▶ **WORK TASK**: Transcribe the data exactly. Pictures stay out.

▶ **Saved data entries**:
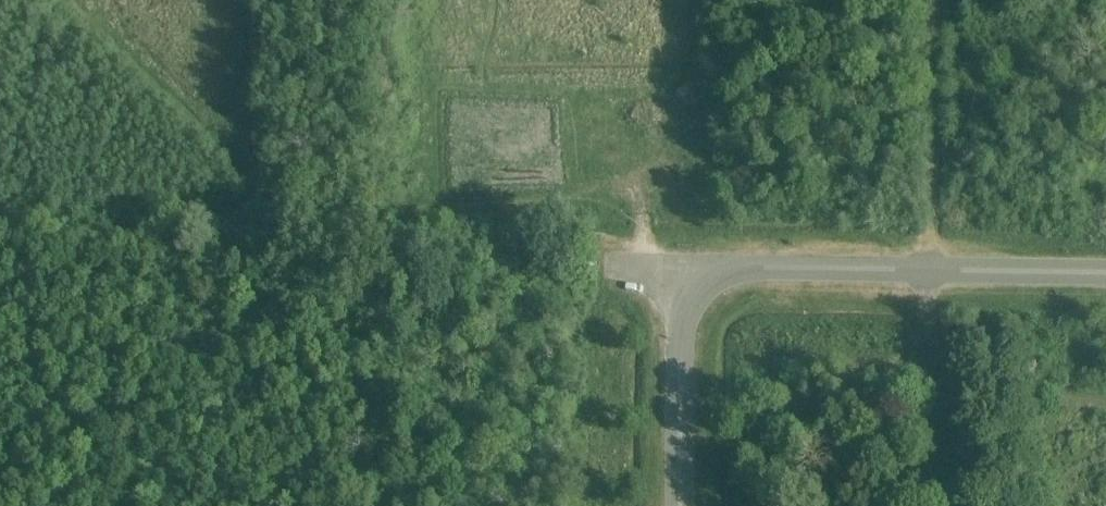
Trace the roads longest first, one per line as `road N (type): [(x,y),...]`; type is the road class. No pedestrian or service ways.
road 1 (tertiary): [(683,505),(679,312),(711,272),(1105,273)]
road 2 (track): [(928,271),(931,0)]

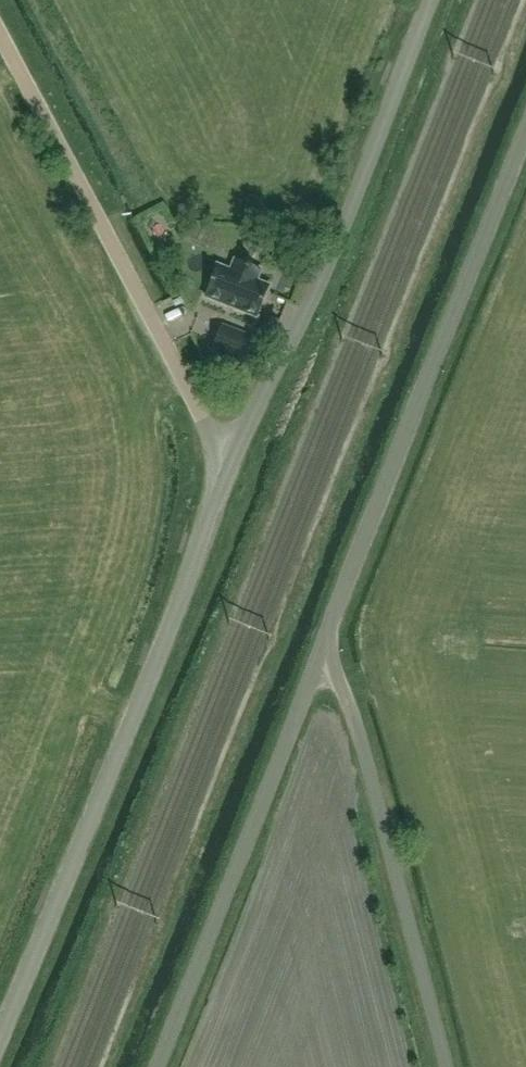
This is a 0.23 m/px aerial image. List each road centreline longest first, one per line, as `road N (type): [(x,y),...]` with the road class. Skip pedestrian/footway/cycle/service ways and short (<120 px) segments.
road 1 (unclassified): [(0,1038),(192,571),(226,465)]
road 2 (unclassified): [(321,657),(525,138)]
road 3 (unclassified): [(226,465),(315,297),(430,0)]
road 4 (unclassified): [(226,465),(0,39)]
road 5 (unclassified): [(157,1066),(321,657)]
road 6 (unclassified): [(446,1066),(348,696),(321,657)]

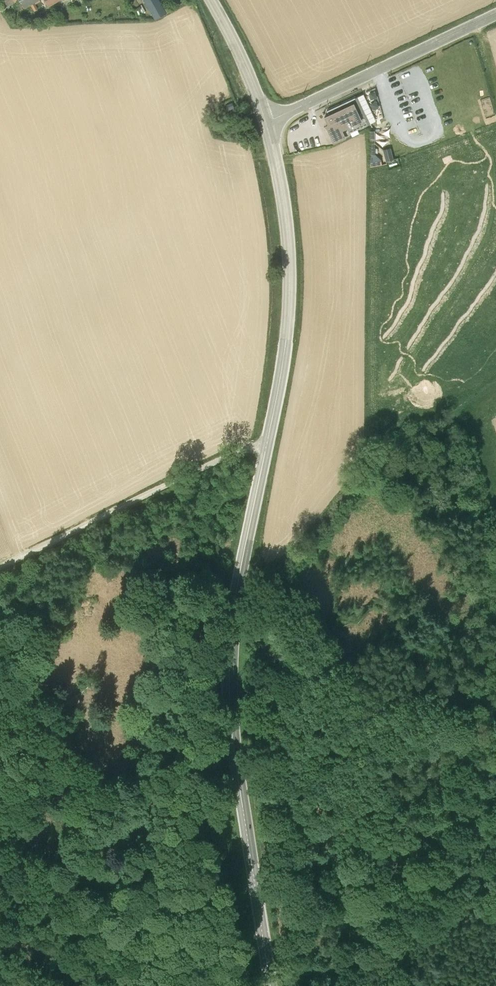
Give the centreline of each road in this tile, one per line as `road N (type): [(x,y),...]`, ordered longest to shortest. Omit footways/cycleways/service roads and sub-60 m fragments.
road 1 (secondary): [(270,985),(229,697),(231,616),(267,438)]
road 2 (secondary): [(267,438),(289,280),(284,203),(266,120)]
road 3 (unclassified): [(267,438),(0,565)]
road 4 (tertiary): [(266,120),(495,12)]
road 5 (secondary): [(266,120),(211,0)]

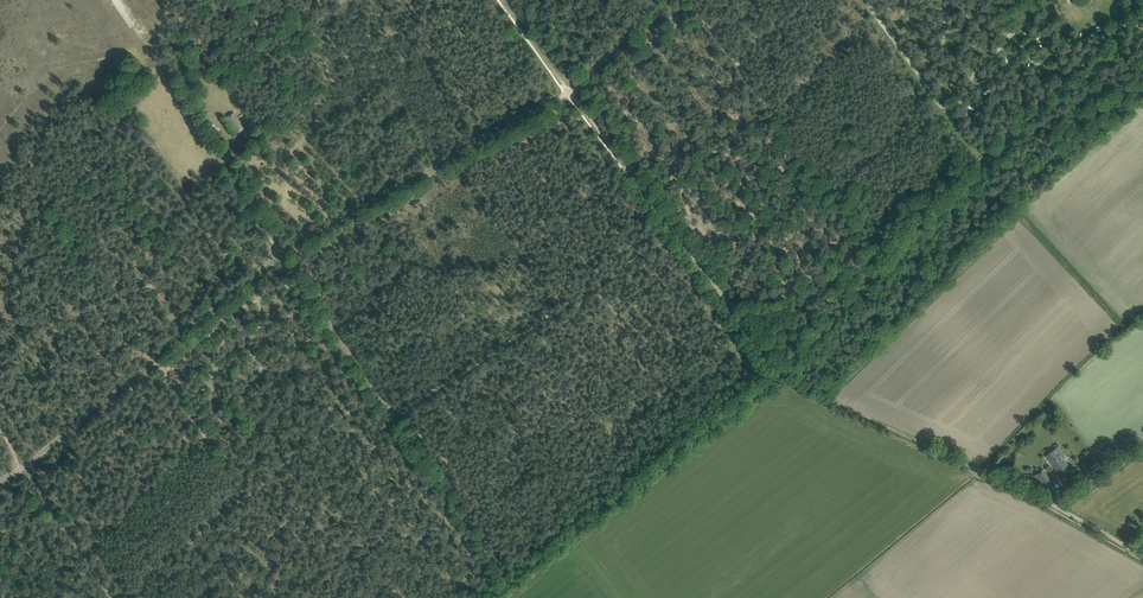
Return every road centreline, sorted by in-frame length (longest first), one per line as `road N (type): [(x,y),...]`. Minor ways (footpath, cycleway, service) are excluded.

▶ **RESPONSE TO THE EXERCISE**:
Trace the roads longest first, one per line as `road N (type): [(x,y),...]`; type is the road class. No pedestrian or service ways.
road 1 (tertiary): [(683,505),(679,312),(711,272),(1105,273)]
road 2 (track): [(928,271),(931,0)]

This is a 0.23 m/px aerial image. List each road centreline longest first, one per line, as `road N (type): [(x,y),...]` with the road class. Skip pedestrian/footway/cycle/service ways and short (<120 px) segments.
road 1 (unclassified): [(0,1038),(192,571),(226,465)]
road 2 (unclassified): [(321,657),(525,138)]
road 3 (unclassified): [(226,465),(315,297),(430,0)]
road 4 (unclassified): [(226,465),(0,39)]
road 5 (unclassified): [(157,1066),(321,657)]
road 6 (unclassified): [(446,1066),(348,696),(321,657)]

Give the centreline of each road in this tile, one per line as `road N (type): [(x,y),...]`, ordered longest to shortest. Omit footways/cycleways/service roads and sub-60 m fragments.
road 1 (secondary): [(270,985),(229,697),(231,616),(267,438)]
road 2 (secondary): [(267,438),(289,280),(284,203),(266,120)]
road 3 (unclassified): [(267,438),(0,565)]
road 4 (tertiary): [(266,120),(495,12)]
road 5 (secondary): [(266,120),(211,0)]

Return every road centreline, sorted by in-frame length (longest first), one per line as `road N (type): [(x,y),...]`. Minor ways (footpath, cycleway, service) are excluded.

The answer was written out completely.